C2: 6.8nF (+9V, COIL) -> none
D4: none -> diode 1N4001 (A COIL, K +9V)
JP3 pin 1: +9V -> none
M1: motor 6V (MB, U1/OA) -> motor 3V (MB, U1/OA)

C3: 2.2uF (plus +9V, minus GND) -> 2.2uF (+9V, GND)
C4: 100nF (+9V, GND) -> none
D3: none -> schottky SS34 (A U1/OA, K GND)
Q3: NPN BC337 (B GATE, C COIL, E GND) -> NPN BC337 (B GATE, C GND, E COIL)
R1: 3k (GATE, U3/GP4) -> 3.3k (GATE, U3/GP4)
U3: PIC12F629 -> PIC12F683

***

[Exercise directions]: Scan the data above for the word "COIL" and report every line where it is found.

[Exercise result]:
C2: 6.8nF (+9V, COIL) -> none
D4: none -> diode 1N4001 (A COIL, K +9V)
Q3: NPN BC337 (B GATE, C COIL, E GND) -> NPN BC337 (B GATE, C GND, E COIL)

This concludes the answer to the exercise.